The entries below are to be written out exactly, with no images included.

** Version comparison data **
········
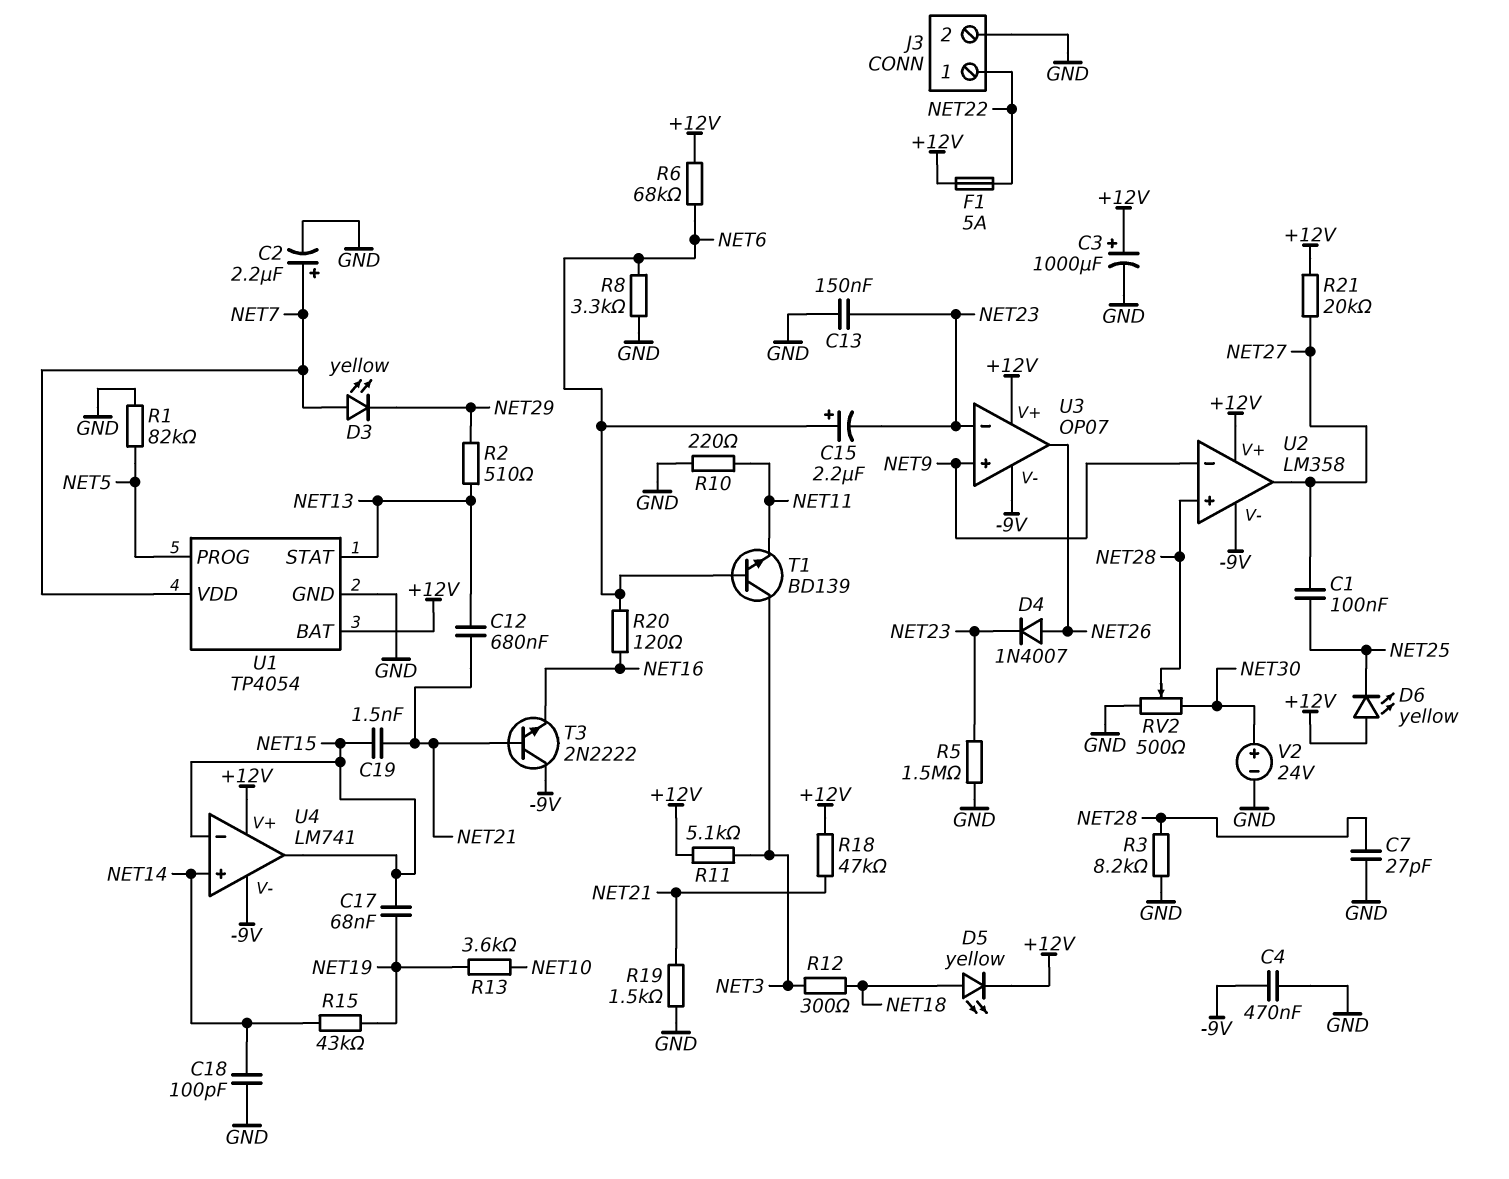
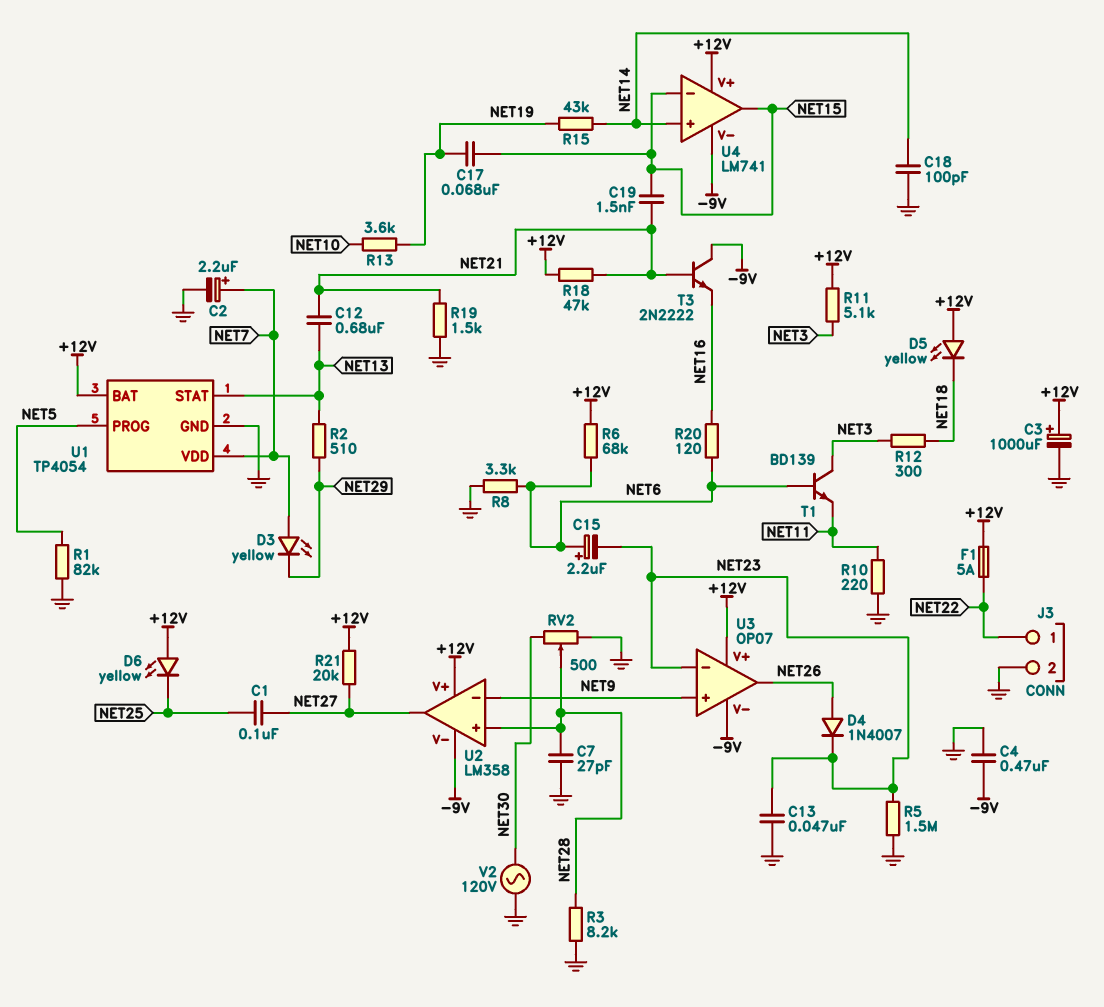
C13: 150nF (GND, NET23) -> 47nF (GND, NET23)
D5: LED yellow (A NET18, K +12V) -> LED yellow (A +12V, K NET18)
V2: 24V (plus NET30, minus GND) -> AC 120V (GND, NET30)

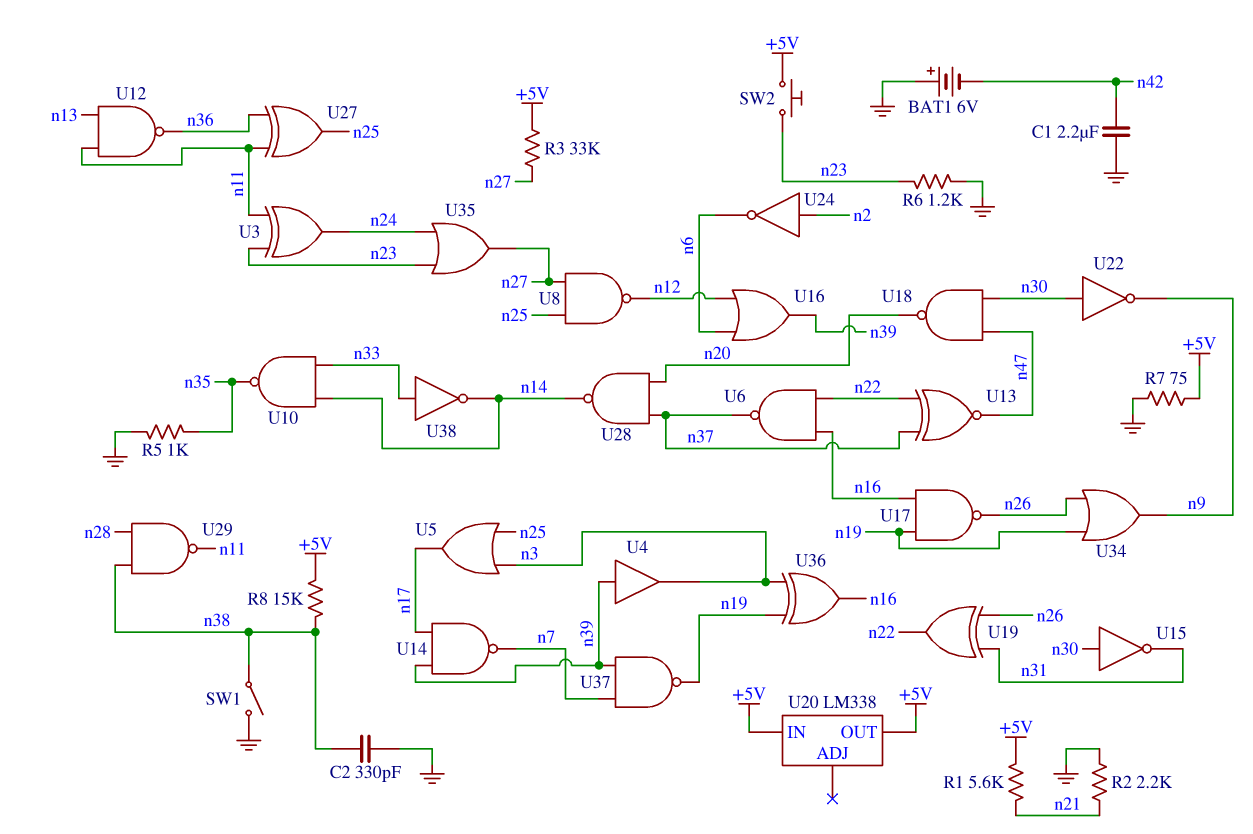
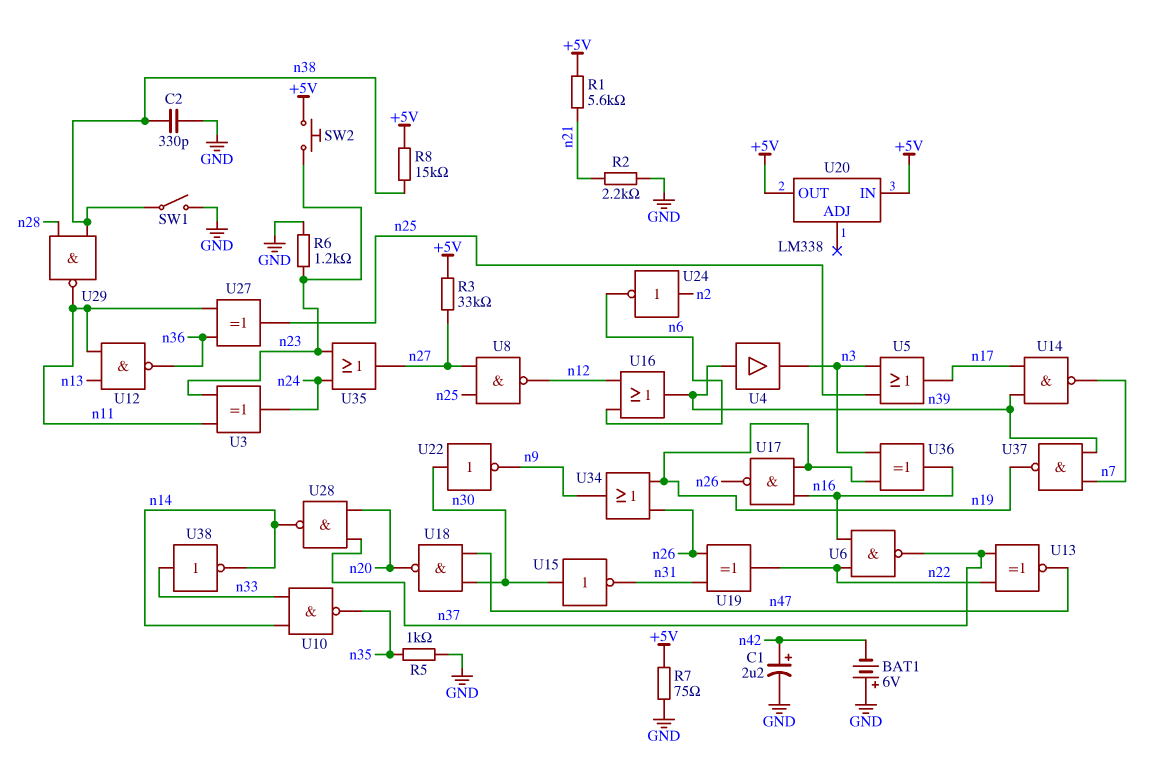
C1: 2.2uF (GND, n42) -> 2.2uF (plus n42, minus GND)

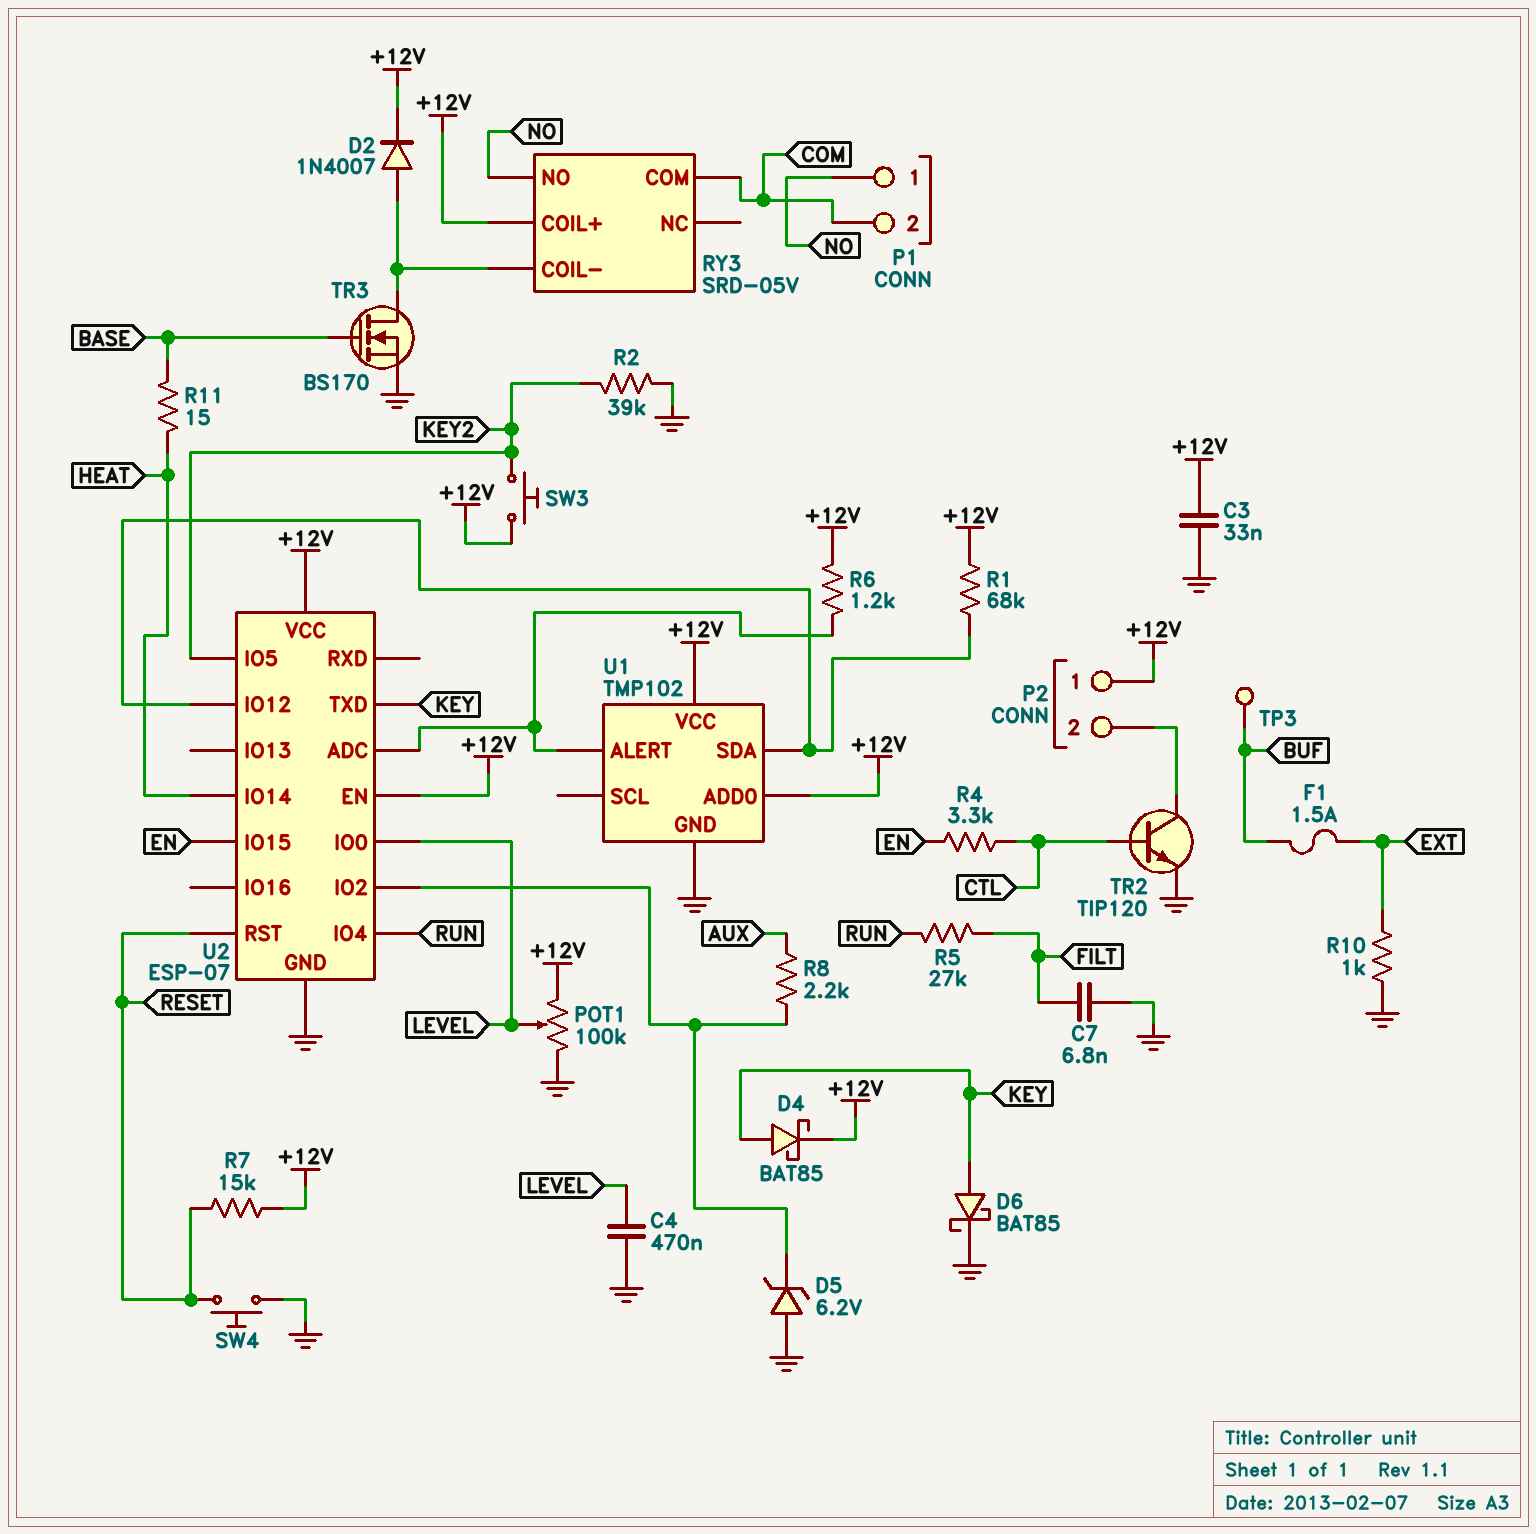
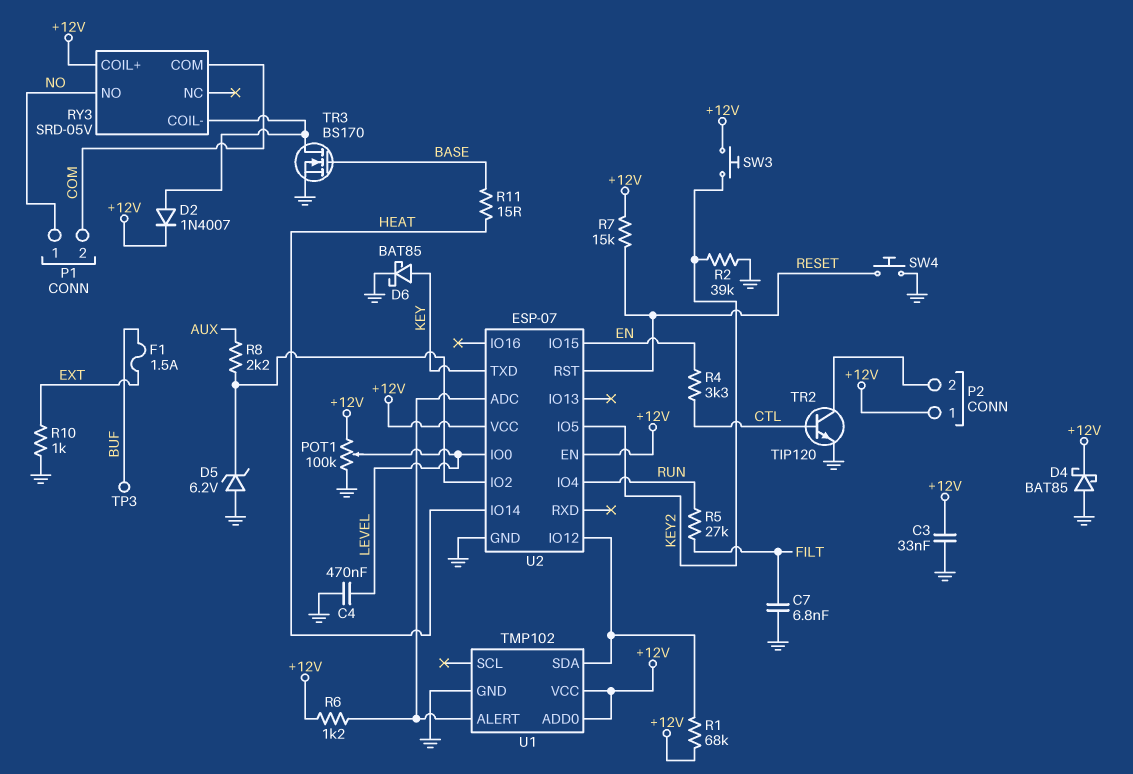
D4: schottky BAT85 (A KEY, K +12V) -> schottky BAT85 (A GND, K +12V)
········
** Answer below **
C13: 150nF (GND, NET23) -> 47nF (GND, NET23)
D5: LED yellow (A NET18, K +12V) -> LED yellow (A +12V, K NET18)
V2: 24V (plus NET30, minus GND) -> AC 120V (GND, NET30)

C1: 2.2uF (GND, n42) -> 2.2uF (plus n42, minus GND)

D4: schottky BAT85 (A KEY, K +12V) -> schottky BAT85 (A GND, K +12V)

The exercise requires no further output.